Using the records that follow, copy every line containing the word "blue".
(PROVIDED RECORDS begins)
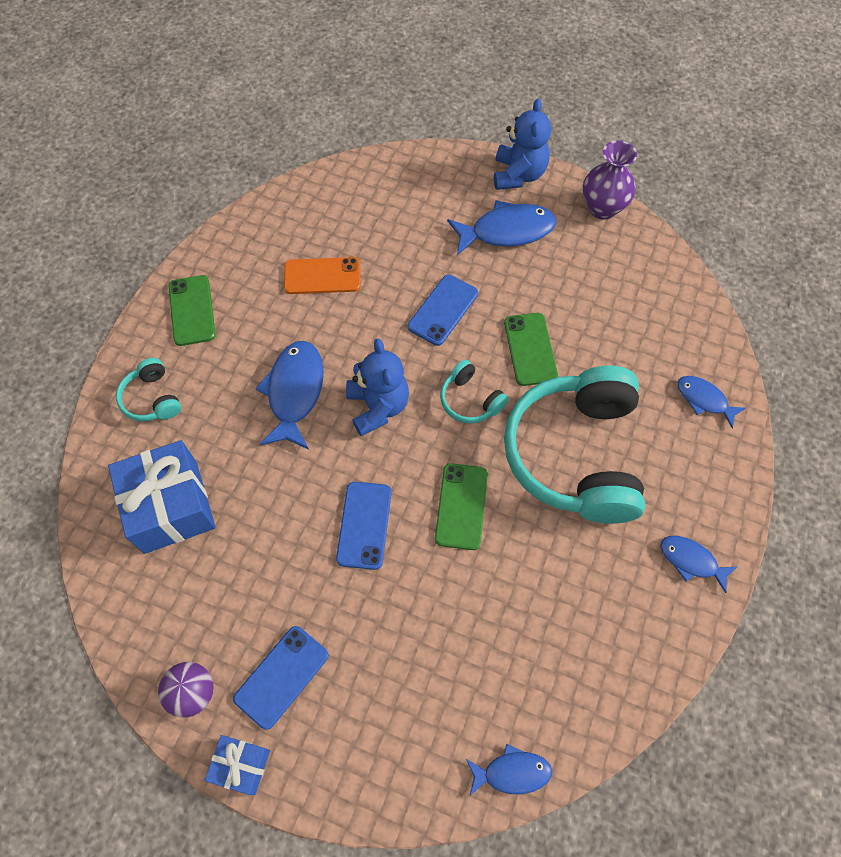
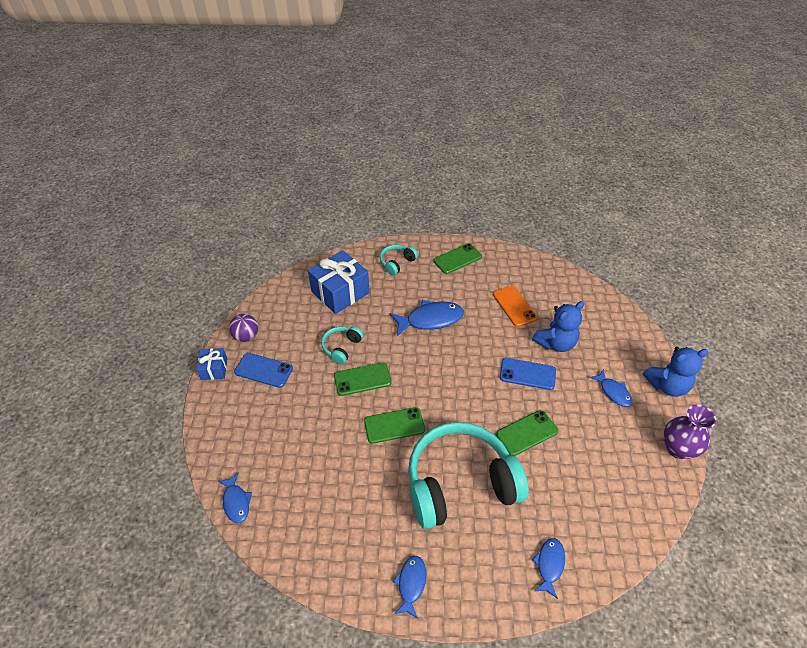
camera: 70 degrees right, 15 degrees down
(364, 525) = (362, 379): blue phone -> green phone
(378, 407) = (441, 361): blue teddy bear -> blue teddy bear (555, 343)
(470, 400) = (470, 409): turquoise headphones -> turquoise headphones (342, 347)
(507, 231) = (613, 392): blue fish -> blue fish, size x0.59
(PROVIDED RECORDS ends)
* _ANSWER TO THIS TASK_
(364, 525) = (362, 379): blue phone -> green phone
(378, 407) = (441, 361): blue teddy bear -> blue teddy bear (555, 343)
(507, 231) = (613, 392): blue fish -> blue fish, size x0.59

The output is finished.